* EXERCISE REQUIREMENTS *
Apart from the pictures, print the data below exactly as given.

Extracted records:
----------

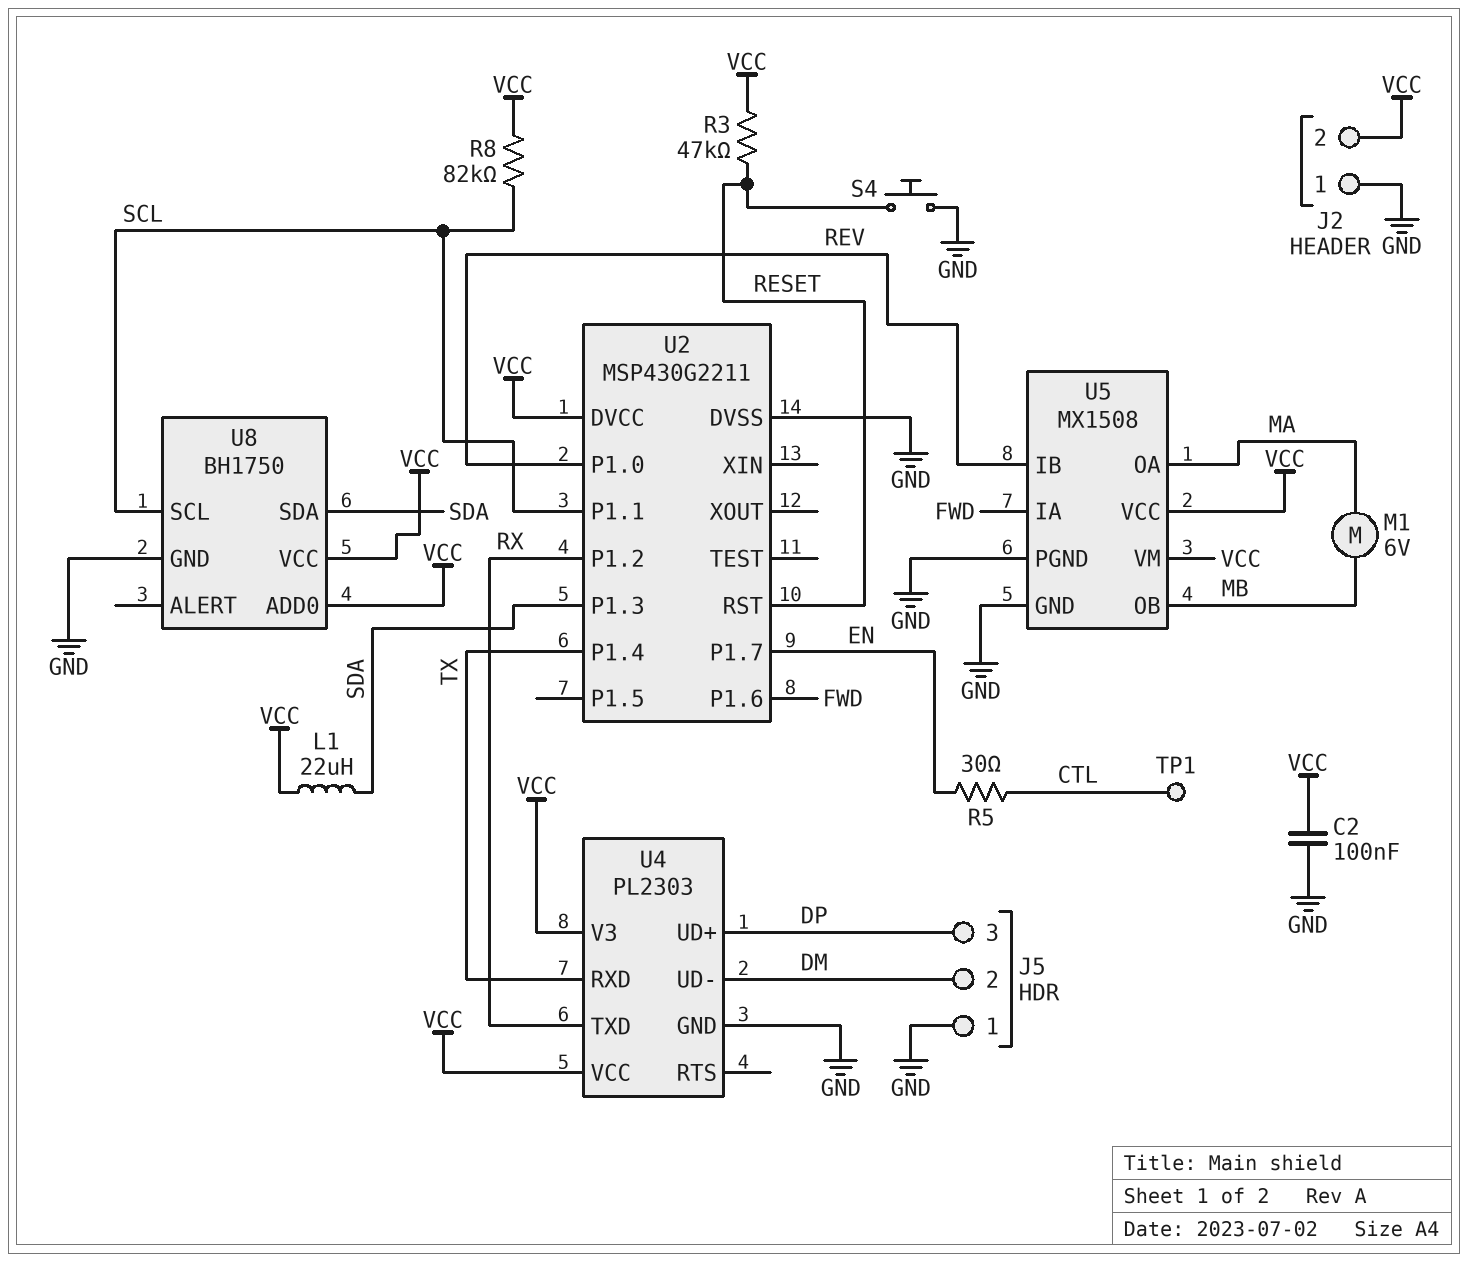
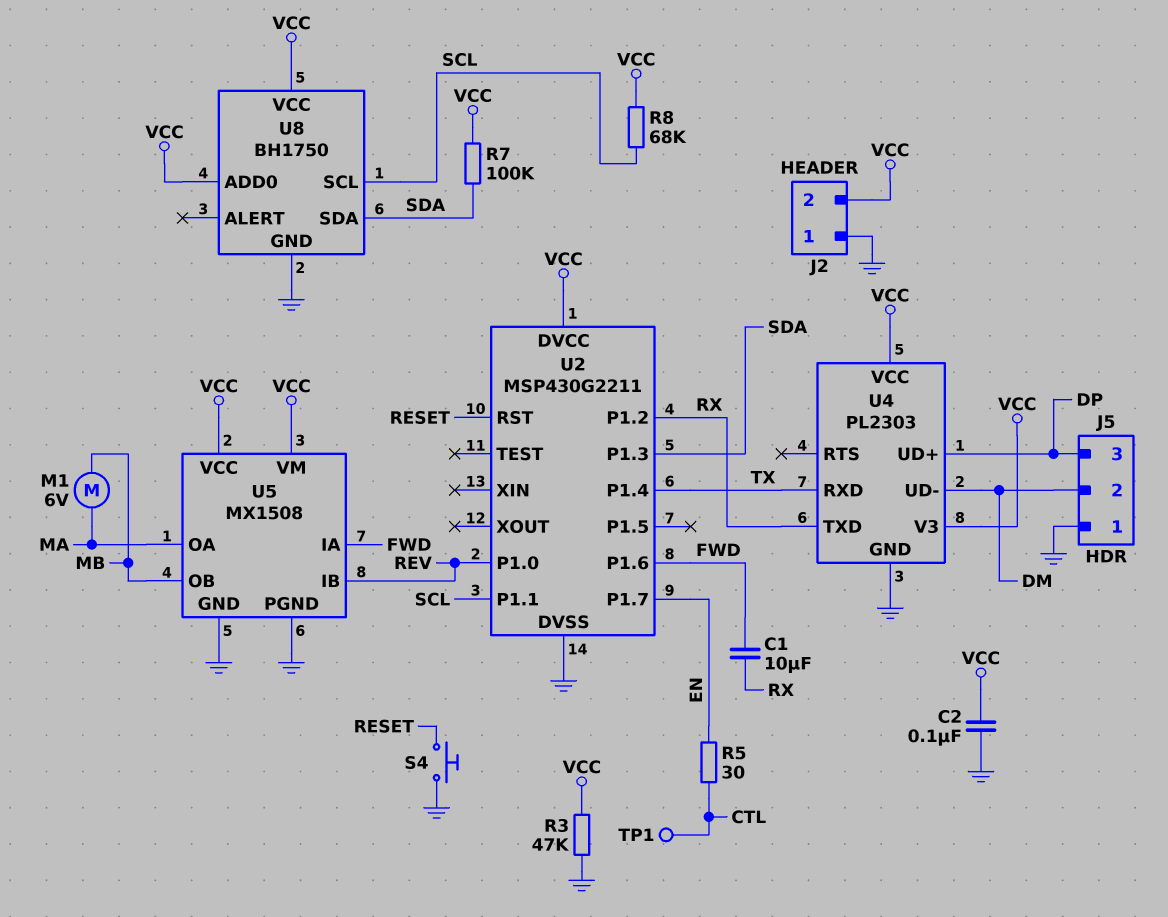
C1: none -> 10uF (FWD, RX)
L1: 22uH (SDA, VCC) -> none
R3: 47k (RESET, VCC) -> 47k (GND, VCC)
R7: none -> 100k (SDA, VCC)
R8: 82k (SCL, VCC) -> 68k (SCL, VCC)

----------

* SOLUTION TO THE EXERCISE *
C1: none -> 10uF (FWD, RX)
L1: 22uH (SDA, VCC) -> none
R3: 47k (RESET, VCC) -> 47k (GND, VCC)
R7: none -> 100k (SDA, VCC)
R8: 82k (SCL, VCC) -> 68k (SCL, VCC)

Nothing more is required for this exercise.